-- WHAT YOU ARE ASKED TO DO --
Restate, exactly as written, the entries below from the line that holds "grey teapot: 4 -> 6" through the line that holds "orange ruler: 4 -> 5". Pictures are not part of the copy.
___ RECORDS FOR THE EXERCISE ___
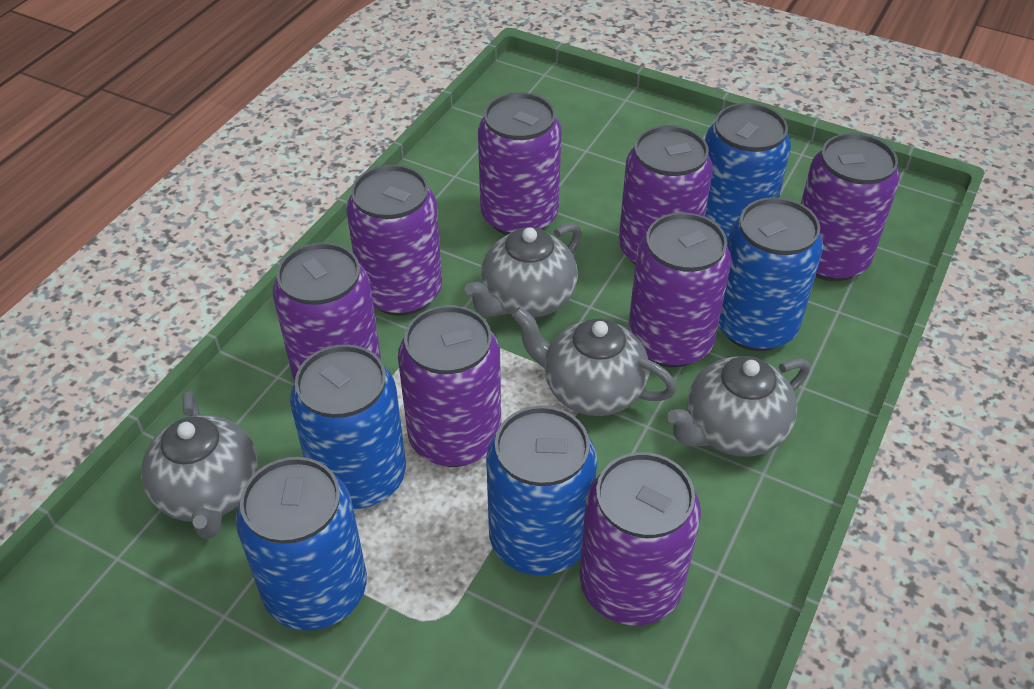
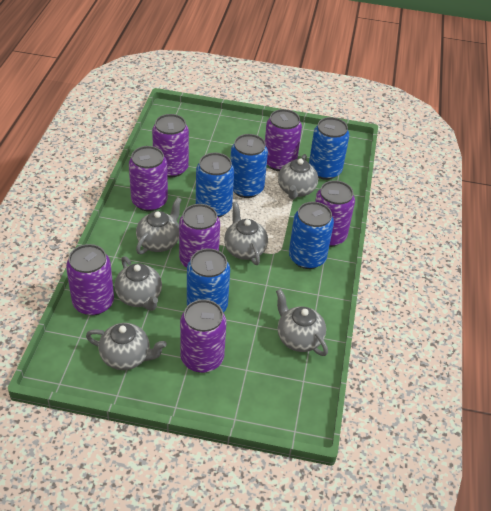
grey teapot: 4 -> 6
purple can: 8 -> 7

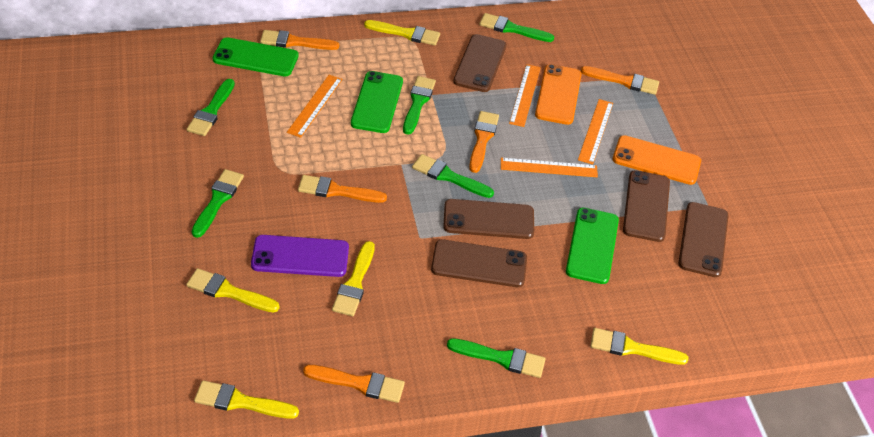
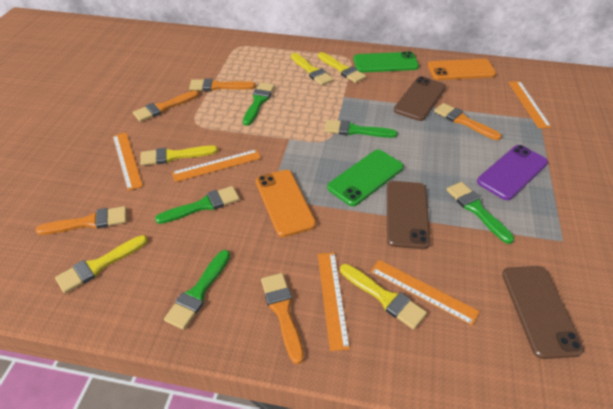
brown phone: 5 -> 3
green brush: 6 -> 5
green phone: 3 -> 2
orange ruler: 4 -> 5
___
___ RECORDS FOR THE EXERCISE ___
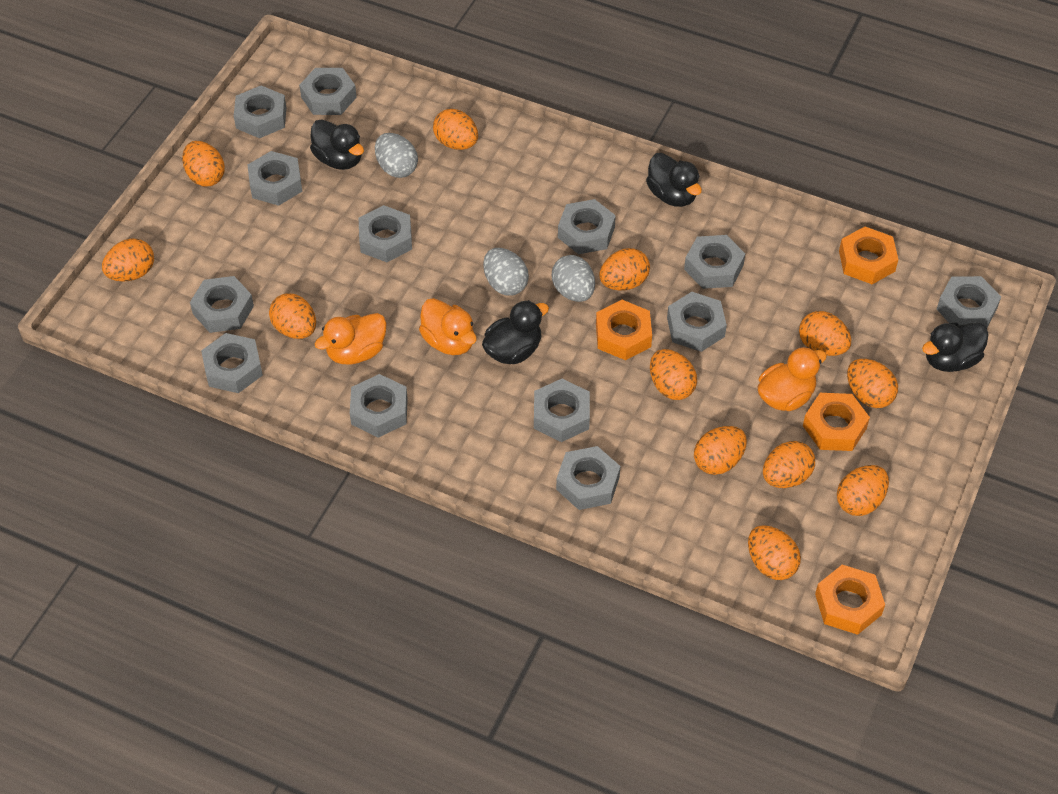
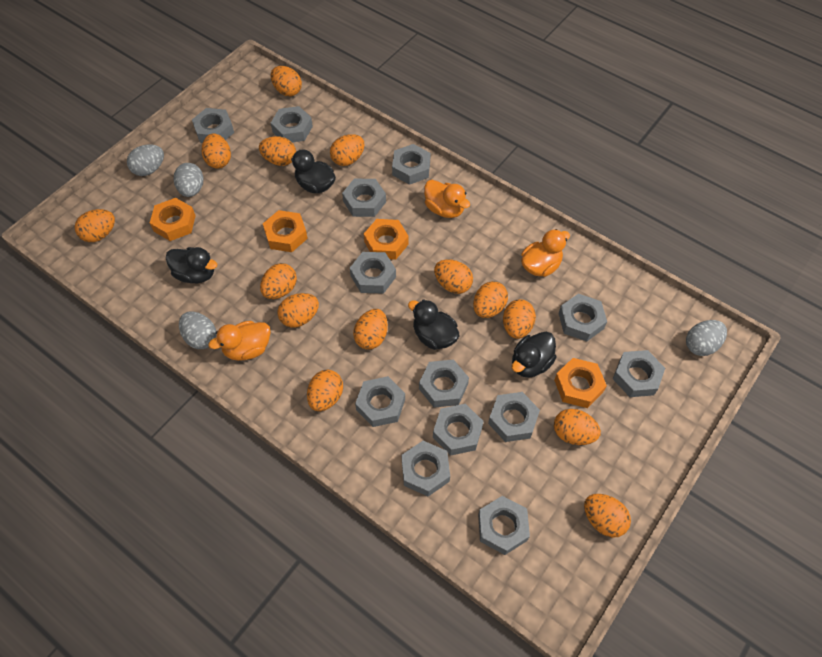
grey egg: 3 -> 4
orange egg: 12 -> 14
___
___ RECORDS FOR THE EXERCISE ___
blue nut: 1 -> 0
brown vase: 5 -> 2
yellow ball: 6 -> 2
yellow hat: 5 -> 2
___
-- RESPONSE --
grey teapot: 4 -> 6
purple can: 8 -> 7

brown phone: 5 -> 3
green brush: 6 -> 5
green phone: 3 -> 2
orange ruler: 4 -> 5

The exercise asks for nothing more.